### EXERCISE DESCRIPTION:
Look below for the line containing "green rectangle: rotated"; from there, print each line exactly up to and including the line containing "orange ellipse: rotated", and stop.

══ ENTRIES SUPPLIED

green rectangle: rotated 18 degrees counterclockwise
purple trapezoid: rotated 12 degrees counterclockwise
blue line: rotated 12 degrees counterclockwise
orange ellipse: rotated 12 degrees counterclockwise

════
══ ENTRIES SUPPLIED

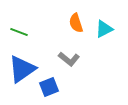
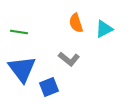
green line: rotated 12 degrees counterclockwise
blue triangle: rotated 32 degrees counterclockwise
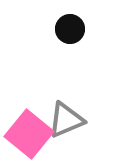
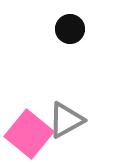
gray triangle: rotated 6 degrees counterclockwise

════

### WRITTEN RESPONSE:
green rectangle: rotated 18 degrees counterclockwise
purple trapezoid: rotated 12 degrees counterclockwise
blue line: rotated 12 degrees counterclockwise
orange ellipse: rotated 12 degrees counterclockwise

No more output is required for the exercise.